[Colored object listings]
=== Begin Enclosure ===
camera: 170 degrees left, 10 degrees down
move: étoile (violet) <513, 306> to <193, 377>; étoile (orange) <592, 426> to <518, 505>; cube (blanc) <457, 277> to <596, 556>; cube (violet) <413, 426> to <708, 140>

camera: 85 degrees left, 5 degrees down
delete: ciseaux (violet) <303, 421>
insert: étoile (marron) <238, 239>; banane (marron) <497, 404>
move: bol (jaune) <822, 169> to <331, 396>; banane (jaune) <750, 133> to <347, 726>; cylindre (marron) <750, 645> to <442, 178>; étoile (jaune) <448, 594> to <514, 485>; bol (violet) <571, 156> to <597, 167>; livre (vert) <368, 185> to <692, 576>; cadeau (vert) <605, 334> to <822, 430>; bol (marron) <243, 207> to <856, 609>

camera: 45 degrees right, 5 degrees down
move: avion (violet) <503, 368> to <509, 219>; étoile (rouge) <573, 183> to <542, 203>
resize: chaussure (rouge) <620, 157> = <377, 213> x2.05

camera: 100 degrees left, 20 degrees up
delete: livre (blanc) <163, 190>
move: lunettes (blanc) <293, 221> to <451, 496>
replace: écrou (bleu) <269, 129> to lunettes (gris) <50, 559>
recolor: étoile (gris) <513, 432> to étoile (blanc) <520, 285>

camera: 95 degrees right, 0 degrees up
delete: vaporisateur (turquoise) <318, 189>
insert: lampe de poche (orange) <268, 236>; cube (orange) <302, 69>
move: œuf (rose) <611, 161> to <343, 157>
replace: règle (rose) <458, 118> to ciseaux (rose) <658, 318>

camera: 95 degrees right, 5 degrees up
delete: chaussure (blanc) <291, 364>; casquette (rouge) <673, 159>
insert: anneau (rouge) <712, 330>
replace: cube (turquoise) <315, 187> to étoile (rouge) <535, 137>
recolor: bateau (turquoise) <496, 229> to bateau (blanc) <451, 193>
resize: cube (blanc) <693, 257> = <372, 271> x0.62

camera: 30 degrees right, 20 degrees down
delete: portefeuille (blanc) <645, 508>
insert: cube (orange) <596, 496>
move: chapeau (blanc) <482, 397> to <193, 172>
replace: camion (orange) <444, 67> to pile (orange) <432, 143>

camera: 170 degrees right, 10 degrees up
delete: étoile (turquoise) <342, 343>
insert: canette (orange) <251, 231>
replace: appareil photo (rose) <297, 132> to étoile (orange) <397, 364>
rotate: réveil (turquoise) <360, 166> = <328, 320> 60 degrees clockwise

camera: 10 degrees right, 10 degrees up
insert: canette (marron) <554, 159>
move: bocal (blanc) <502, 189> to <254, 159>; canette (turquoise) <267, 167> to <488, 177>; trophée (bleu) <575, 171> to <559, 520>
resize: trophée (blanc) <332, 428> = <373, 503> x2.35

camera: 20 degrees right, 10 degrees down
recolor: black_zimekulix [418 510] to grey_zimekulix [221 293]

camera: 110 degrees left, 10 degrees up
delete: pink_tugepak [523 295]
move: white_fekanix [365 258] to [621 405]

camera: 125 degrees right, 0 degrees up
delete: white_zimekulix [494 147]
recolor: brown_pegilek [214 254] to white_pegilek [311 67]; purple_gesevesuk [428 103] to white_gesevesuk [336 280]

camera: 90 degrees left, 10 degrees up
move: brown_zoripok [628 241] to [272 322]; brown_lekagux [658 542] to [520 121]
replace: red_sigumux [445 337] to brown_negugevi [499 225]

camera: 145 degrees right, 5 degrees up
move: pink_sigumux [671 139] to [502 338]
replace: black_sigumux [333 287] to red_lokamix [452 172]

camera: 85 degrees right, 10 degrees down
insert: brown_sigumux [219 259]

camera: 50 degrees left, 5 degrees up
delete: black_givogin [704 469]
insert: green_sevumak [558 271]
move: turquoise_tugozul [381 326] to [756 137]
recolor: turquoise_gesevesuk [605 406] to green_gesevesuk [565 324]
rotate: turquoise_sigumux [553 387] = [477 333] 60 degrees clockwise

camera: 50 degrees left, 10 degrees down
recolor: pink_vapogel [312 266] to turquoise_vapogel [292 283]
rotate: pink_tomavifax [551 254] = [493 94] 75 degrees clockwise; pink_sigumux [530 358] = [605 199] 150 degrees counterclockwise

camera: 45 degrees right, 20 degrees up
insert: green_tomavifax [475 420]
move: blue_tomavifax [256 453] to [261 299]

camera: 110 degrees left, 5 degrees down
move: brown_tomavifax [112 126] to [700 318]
=== End Enclosure ===
§ DIRECTIONS
Transcribe all entries exactly as they are given.

§ SOLUTION FOR THIS TASK
camera: 170 degrees left, 10 degrees down
move: étoile (violet) <513, 306> to <193, 377>; étoile (orange) <592, 426> to <518, 505>; cube (blanc) <457, 277> to <596, 556>; cube (violet) <413, 426> to <708, 140>

camera: 85 degrees left, 5 degrees down
delete: ciseaux (violet) <303, 421>
insert: étoile (marron) <238, 239>; banane (marron) <497, 404>
move: bol (jaune) <822, 169> to <331, 396>; banane (jaune) <750, 133> to <347, 726>; cylindre (marron) <750, 645> to <442, 178>; étoile (jaune) <448, 594> to <514, 485>; bol (violet) <571, 156> to <597, 167>; livre (vert) <368, 185> to <692, 576>; cadeau (vert) <605, 334> to <822, 430>; bol (marron) <243, 207> to <856, 609>

camera: 45 degrees right, 5 degrees down
move: avion (violet) <503, 368> to <509, 219>; étoile (rouge) <573, 183> to <542, 203>
resize: chaussure (rouge) <620, 157> = <377, 213> x2.05

camera: 100 degrees left, 20 degrees up
delete: livre (blanc) <163, 190>
move: lunettes (blanc) <293, 221> to <451, 496>
replace: écrou (bleu) <269, 129> to lunettes (gris) <50, 559>
recolor: étoile (gris) <513, 432> to étoile (blanc) <520, 285>

camera: 95 degrees right, 0 degrees up
delete: vaporisateur (turquoise) <318, 189>
insert: lampe de poche (orange) <268, 236>; cube (orange) <302, 69>
move: œuf (rose) <611, 161> to <343, 157>
replace: règle (rose) <458, 118> to ciseaux (rose) <658, 318>

camera: 95 degrees right, 5 degrees up
delete: chaussure (blanc) <291, 364>; casquette (rouge) <673, 159>
insert: anneau (rouge) <712, 330>
replace: cube (turquoise) <315, 187> to étoile (rouge) <535, 137>
recolor: bateau (turquoise) <496, 229> to bateau (blanc) <451, 193>
resize: cube (blanc) <693, 257> = <372, 271> x0.62

camera: 30 degrees right, 20 degrees down
delete: portefeuille (blanc) <645, 508>
insert: cube (orange) <596, 496>
move: chapeau (blanc) <482, 397> to <193, 172>
replace: camion (orange) <444, 67> to pile (orange) <432, 143>

camera: 170 degrees right, 10 degrees up
delete: étoile (turquoise) <342, 343>
insert: canette (orange) <251, 231>
replace: appareil photo (rose) <297, 132> to étoile (orange) <397, 364>
rotate: réveil (turquoise) <360, 166> = <328, 320> 60 degrees clockwise

camera: 10 degrees right, 10 degrees up
insert: canette (marron) <554, 159>
move: bocal (blanc) <502, 189> to <254, 159>; canette (turquoise) <267, 167> to <488, 177>; trophée (bleu) <575, 171> to <559, 520>
resize: trophée (blanc) <332, 428> = <373, 503> x2.35

camera: 20 degrees right, 10 degrees down
recolor: black_zimekulix [418 510] to grey_zimekulix [221 293]

camera: 110 degrees left, 10 degrees up
delete: pink_tugepak [523 295]
move: white_fekanix [365 258] to [621 405]

camera: 125 degrees right, 0 degrees up
delete: white_zimekulix [494 147]
recolor: brown_pegilek [214 254] to white_pegilek [311 67]; purple_gesevesuk [428 103] to white_gesevesuk [336 280]

camera: 90 degrees left, 10 degrees up
move: brown_zoripok [628 241] to [272 322]; brown_lekagux [658 542] to [520 121]
replace: red_sigumux [445 337] to brown_negugevi [499 225]

camera: 145 degrees right, 5 degrees up
move: pink_sigumux [671 139] to [502 338]
replace: black_sigumux [333 287] to red_lokamix [452 172]

camera: 85 degrees right, 10 degrees down
insert: brown_sigumux [219 259]

camera: 50 degrees left, 5 degrees up
delete: black_givogin [704 469]
insert: green_sevumak [558 271]
move: turquoise_tugozul [381 326] to [756 137]
recolor: turquoise_gesevesuk [605 406] to green_gesevesuk [565 324]
rotate: turquoise_sigumux [553 387] = [477 333] 60 degrees clockwise

camera: 50 degrees left, 10 degrees down
recolor: pink_vapogel [312 266] to turquoise_vapogel [292 283]
rotate: pink_tomavifax [551 254] = [493 94] 75 degrees clockwise; pink_sigumux [530 358] = [605 199] 150 degrees counterclockwise

camera: 45 degrees right, 20 degrees up
insert: green_tomavifax [475 420]
move: blue_tomavifax [256 453] to [261 299]

camera: 110 degrees left, 5 degrees down
move: brown_tomavifax [112 126] to [700 318]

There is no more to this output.